What to do: A faithful copy is needed of the lines below from the one with "building: none -> [120,271,173,323]" up to and including the one with "building: [549,496,666,606] -> none"; set it down with no pictures and no other lines.

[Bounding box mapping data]
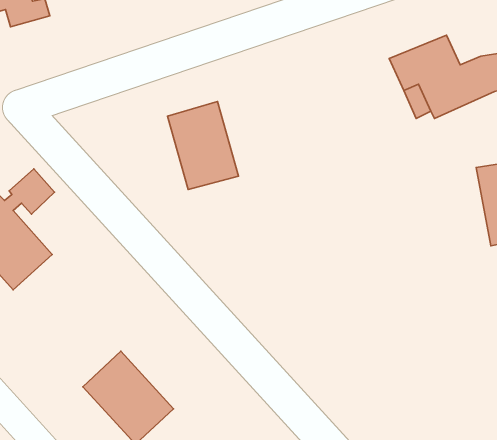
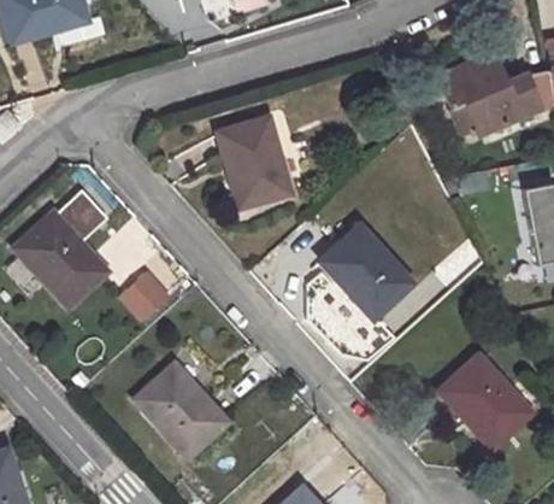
building: none -> [322,227,411,318]
building: none -> [120,271,173,323]
building: none -> [442,357,530,447]

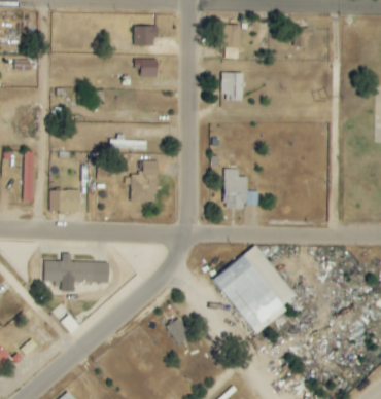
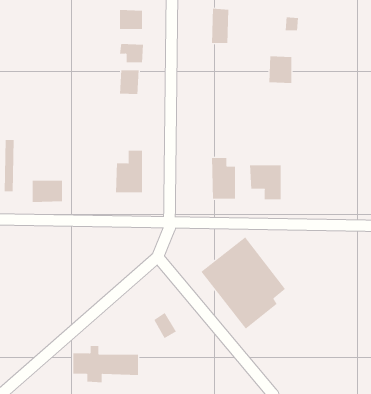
building: [220,72,243,99] -> [269,56,292,84]
building: none -> [120,69,139,95]
building: none -> [250,164,281,200]
building: [44,253,108,289] -> [73,346,139,383]

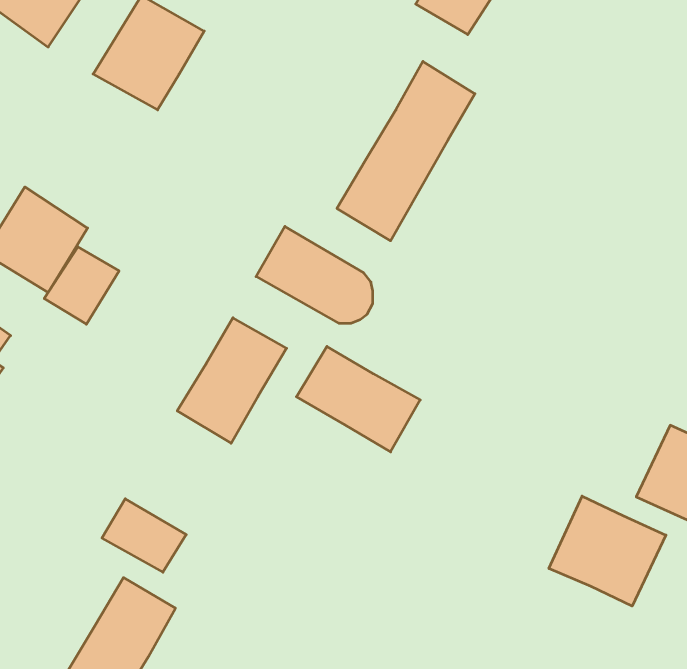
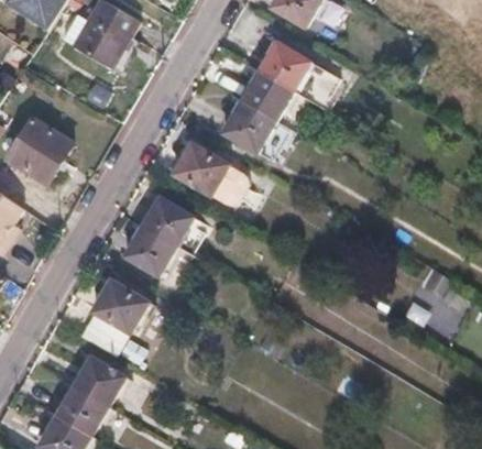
building: [44,247,119,324] -> none
building: [296,346,420,452] -> none
building: none -> [92,280,147,331]
building: [549,496,666,606] -> none

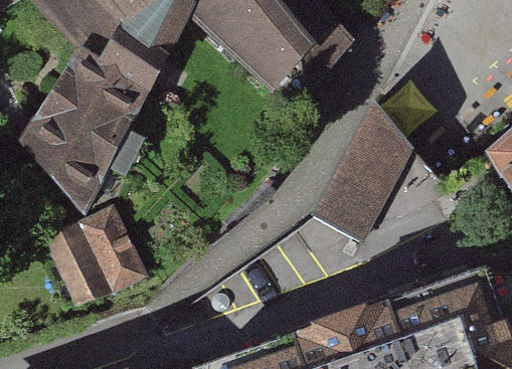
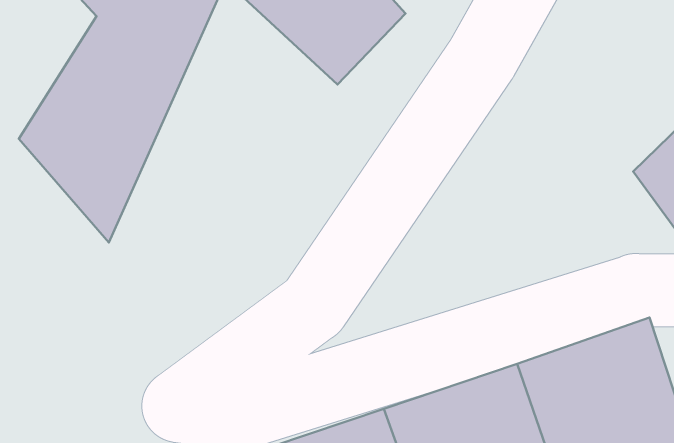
building: [309,105,408,241] -> none
building: [43,203,149,309] -> none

Answer to this exercise:
building: none -> [120,271,173,323]
building: none -> [442,357,530,447]

building: [220,72,243,99] -> [269,56,292,84]
building: none -> [120,69,139,95]
building: none -> [250,164,281,200]
building: [44,253,108,289] -> [73,346,139,383]

building: [44,247,119,324] -> none
building: [296,346,420,452] -> none
building: none -> [92,280,147,331]
building: [549,496,666,606] -> none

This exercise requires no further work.